* [THE PROBLEM]: With pictures excluded, copy word for word the lines in the data below from the line containing "cyan line: (154, 35) -> (301, 88), moved" through the line containing "black cross: (75, 157) -> (87, 189), moved".

○ ○ ○

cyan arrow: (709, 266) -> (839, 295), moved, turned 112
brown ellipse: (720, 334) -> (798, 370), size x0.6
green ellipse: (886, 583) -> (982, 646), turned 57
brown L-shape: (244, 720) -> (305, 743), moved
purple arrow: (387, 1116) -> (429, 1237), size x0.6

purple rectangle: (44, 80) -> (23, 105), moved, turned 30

○ ○ ○

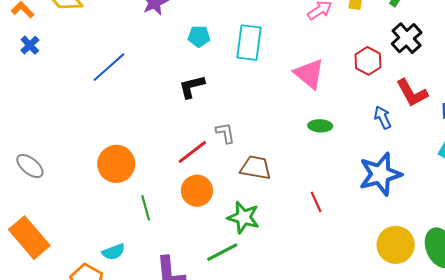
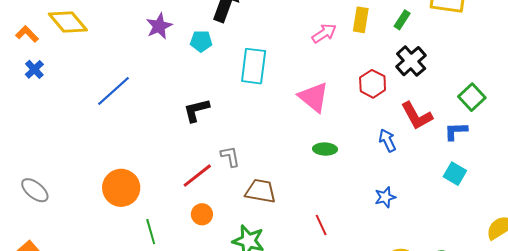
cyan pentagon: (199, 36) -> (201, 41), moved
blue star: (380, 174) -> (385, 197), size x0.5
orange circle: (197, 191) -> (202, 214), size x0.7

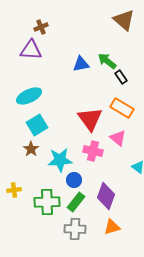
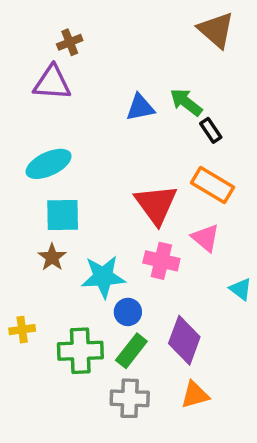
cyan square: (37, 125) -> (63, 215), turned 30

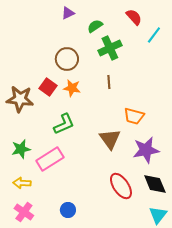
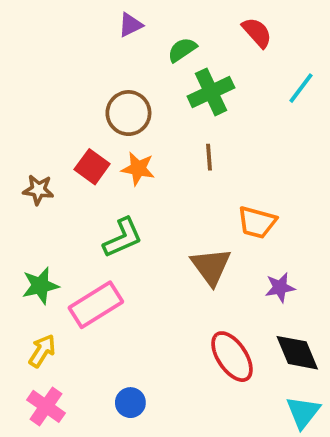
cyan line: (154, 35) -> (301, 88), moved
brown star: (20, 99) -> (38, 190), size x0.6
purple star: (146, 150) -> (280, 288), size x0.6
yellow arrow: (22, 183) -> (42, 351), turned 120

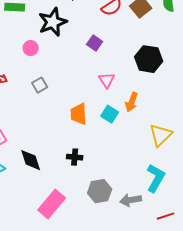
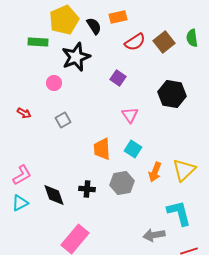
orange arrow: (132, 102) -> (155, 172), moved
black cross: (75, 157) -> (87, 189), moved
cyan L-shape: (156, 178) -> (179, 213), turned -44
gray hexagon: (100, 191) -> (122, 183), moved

○ ○ ○

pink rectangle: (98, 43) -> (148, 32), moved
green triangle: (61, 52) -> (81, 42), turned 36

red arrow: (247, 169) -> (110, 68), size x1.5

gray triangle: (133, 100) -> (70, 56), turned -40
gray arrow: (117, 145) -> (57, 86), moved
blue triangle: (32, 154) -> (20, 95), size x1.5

○ ○ ○

* [REPLY]:
cyan line: (154, 35) -> (301, 88), moved
brown star: (20, 99) -> (38, 190), size x0.6
purple star: (146, 150) -> (280, 288), size x0.6
yellow arrow: (22, 183) -> (42, 351), turned 120

orange arrow: (132, 102) -> (155, 172), moved
black cross: (75, 157) -> (87, 189), moved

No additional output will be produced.